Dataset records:
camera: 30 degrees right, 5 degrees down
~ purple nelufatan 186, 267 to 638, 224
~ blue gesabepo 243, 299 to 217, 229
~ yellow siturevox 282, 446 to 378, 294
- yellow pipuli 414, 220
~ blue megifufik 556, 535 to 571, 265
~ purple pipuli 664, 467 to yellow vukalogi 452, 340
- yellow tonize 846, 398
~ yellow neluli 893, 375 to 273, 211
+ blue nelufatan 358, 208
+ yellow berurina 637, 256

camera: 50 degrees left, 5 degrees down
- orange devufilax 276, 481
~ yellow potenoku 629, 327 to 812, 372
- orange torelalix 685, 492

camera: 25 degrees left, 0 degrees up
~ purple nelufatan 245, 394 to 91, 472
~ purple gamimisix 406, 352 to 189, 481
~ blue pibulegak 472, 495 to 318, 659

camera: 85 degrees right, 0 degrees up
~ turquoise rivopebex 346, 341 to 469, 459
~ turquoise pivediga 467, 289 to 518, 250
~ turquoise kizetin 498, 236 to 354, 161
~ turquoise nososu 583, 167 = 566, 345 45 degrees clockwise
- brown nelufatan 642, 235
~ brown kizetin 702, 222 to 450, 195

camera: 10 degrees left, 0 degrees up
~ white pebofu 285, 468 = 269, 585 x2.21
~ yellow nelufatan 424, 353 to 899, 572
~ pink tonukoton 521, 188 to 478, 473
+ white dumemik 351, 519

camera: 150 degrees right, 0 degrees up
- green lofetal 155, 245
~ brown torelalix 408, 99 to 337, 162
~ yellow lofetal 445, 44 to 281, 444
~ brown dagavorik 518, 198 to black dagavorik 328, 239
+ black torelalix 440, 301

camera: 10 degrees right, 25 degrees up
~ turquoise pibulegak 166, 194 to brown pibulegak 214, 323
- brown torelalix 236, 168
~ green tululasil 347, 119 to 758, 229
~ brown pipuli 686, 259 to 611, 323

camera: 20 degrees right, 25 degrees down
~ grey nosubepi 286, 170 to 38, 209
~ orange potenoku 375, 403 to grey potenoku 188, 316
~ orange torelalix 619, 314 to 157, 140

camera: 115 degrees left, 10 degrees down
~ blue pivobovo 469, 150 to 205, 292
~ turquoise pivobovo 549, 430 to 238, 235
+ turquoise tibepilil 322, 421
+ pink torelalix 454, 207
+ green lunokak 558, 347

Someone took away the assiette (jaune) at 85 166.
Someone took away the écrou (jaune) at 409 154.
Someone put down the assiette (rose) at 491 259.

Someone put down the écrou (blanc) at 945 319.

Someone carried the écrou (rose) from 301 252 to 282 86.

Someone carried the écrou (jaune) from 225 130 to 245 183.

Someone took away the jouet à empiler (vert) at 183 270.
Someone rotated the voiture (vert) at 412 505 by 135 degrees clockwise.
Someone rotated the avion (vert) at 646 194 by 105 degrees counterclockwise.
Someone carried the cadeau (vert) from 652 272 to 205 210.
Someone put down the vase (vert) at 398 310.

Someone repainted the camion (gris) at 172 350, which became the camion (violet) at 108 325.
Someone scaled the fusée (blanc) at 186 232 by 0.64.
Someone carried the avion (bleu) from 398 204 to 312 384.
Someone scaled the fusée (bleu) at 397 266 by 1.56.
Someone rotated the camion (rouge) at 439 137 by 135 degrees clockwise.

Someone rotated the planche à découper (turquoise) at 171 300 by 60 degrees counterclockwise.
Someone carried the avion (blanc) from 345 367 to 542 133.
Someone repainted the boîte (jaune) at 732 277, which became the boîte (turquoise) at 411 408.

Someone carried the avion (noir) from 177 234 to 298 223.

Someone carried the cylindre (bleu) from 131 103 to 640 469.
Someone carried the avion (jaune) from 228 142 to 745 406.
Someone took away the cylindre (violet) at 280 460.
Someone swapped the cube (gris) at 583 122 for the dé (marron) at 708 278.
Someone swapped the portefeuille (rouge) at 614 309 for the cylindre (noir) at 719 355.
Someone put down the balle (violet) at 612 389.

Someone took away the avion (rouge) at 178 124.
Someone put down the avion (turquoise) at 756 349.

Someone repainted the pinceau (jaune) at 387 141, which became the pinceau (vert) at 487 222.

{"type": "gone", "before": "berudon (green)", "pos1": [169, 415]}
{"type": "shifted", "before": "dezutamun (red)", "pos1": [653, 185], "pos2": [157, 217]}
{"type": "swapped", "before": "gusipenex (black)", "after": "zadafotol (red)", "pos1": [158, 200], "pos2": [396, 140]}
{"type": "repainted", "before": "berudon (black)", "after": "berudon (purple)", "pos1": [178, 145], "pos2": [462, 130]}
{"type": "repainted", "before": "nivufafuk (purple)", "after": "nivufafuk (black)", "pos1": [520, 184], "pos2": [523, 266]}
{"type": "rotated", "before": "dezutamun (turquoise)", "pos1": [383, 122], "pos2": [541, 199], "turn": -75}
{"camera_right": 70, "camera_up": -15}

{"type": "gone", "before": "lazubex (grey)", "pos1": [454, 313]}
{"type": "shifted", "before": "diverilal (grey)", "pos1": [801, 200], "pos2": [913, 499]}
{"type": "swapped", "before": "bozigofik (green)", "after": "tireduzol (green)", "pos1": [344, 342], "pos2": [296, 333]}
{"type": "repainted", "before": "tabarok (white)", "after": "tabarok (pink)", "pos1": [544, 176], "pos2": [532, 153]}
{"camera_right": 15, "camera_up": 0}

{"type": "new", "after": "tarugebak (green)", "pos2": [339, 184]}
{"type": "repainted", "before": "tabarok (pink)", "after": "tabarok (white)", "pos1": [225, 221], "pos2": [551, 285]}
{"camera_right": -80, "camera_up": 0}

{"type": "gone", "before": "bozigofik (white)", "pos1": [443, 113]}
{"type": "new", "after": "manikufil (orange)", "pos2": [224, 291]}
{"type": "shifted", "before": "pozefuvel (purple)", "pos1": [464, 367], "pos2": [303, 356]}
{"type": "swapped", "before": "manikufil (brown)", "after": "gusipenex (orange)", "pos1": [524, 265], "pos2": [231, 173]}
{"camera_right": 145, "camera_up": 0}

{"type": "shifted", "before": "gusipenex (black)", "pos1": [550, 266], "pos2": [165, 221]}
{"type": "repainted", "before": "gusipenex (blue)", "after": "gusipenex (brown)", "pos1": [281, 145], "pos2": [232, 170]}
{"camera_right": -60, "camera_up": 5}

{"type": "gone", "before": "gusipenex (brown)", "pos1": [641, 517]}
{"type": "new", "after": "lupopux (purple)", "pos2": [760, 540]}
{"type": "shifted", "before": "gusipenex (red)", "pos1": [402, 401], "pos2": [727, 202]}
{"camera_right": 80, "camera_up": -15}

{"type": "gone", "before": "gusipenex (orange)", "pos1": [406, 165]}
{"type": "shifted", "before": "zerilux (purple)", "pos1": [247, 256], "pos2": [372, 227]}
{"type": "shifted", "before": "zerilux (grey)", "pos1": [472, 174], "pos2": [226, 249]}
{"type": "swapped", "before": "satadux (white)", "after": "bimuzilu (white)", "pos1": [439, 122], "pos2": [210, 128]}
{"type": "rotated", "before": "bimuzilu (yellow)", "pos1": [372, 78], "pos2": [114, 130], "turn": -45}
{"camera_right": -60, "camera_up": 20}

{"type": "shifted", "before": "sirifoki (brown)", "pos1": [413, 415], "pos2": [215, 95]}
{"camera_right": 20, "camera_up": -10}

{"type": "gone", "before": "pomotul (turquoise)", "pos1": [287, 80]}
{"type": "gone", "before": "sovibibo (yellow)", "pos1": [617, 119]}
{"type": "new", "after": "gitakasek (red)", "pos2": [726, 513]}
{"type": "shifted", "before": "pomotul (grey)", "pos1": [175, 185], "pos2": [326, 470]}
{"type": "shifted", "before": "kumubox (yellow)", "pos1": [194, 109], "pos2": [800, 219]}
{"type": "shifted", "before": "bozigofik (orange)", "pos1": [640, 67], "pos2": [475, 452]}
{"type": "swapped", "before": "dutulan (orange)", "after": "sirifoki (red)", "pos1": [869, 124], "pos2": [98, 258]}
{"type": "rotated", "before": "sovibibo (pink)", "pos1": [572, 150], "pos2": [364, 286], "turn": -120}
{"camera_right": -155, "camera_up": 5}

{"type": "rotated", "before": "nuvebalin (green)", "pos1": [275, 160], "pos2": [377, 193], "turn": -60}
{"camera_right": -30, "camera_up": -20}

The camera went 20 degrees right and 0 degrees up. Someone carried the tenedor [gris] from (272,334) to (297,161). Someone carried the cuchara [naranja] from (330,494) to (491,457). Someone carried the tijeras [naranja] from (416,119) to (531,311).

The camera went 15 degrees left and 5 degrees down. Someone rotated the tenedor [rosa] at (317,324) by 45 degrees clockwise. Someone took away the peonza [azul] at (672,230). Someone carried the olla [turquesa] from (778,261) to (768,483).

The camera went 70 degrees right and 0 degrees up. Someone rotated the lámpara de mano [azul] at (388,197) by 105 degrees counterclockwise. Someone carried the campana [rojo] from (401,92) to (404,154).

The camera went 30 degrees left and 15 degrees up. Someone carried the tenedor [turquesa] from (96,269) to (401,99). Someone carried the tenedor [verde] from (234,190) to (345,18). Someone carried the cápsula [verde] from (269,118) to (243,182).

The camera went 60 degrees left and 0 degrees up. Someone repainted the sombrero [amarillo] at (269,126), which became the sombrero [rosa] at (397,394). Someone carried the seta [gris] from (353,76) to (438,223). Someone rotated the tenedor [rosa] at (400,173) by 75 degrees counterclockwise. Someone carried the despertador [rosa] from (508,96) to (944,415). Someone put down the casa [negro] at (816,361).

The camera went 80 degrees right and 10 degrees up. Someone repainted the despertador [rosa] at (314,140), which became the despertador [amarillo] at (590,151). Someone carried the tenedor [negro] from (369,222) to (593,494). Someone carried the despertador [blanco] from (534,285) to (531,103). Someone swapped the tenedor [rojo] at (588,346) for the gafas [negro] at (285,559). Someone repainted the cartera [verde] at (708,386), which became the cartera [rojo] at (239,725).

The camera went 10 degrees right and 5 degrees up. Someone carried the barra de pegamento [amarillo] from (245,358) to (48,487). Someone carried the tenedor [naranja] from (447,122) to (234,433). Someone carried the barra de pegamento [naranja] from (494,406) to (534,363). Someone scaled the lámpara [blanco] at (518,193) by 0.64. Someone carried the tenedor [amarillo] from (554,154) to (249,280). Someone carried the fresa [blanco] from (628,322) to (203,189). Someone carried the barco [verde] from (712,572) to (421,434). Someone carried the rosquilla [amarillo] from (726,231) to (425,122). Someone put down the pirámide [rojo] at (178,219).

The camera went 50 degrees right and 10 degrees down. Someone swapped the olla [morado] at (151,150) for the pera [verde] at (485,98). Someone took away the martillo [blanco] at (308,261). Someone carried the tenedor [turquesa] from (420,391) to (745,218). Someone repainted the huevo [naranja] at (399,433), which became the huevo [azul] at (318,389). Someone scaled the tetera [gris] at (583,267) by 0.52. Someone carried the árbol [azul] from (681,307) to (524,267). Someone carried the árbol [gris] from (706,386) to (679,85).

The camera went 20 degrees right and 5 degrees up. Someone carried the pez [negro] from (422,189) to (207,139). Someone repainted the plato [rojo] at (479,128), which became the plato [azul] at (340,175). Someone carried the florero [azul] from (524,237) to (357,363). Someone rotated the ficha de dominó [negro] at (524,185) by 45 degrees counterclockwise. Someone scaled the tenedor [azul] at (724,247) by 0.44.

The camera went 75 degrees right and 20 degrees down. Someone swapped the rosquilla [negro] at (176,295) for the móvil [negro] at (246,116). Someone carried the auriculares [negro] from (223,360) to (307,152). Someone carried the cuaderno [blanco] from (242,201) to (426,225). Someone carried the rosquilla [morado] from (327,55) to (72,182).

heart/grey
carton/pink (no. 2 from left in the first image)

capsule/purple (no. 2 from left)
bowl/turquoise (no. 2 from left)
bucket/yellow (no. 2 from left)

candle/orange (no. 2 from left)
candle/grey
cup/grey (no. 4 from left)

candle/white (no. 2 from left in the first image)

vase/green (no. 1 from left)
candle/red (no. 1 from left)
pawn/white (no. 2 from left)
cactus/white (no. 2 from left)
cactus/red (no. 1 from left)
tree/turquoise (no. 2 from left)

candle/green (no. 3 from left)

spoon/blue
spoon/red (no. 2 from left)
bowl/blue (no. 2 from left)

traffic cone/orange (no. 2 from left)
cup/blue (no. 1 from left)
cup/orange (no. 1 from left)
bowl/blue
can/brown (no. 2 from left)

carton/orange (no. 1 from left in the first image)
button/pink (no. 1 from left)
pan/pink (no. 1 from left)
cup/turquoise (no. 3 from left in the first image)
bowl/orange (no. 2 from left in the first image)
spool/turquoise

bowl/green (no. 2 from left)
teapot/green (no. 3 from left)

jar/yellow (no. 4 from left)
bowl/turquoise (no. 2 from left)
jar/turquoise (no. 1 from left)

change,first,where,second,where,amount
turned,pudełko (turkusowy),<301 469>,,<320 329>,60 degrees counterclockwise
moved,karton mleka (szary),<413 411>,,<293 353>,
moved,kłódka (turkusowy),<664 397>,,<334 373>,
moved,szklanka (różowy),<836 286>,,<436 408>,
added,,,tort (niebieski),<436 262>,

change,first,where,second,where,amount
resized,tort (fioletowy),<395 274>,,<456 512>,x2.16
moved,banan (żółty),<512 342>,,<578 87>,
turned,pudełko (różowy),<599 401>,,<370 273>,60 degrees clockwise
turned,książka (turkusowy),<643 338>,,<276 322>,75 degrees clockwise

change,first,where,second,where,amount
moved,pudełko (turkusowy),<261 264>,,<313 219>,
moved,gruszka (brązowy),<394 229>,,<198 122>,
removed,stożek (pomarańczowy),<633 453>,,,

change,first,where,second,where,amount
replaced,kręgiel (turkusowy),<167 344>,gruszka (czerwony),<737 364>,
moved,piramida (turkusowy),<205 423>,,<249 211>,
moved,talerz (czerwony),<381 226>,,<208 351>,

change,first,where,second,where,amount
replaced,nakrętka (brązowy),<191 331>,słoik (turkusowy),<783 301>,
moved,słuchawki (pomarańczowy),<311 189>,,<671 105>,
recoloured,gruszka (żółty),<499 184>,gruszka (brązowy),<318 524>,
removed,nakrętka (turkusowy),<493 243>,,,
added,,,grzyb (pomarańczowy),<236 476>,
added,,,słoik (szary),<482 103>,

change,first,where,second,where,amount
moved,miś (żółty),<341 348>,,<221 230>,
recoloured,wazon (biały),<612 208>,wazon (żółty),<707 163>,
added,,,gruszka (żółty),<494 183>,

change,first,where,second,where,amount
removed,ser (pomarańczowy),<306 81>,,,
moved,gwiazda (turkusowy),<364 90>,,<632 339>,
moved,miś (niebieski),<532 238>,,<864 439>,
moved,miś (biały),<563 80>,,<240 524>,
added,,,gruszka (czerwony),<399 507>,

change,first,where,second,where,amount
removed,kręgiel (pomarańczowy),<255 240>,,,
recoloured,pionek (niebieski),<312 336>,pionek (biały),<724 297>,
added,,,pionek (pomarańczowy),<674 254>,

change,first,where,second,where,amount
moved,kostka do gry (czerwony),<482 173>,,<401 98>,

**TASK ITEM**: Counting only lines above that contain the string "berudon", report how many there are and write nothing further.

**TASK SOLUTION**: 2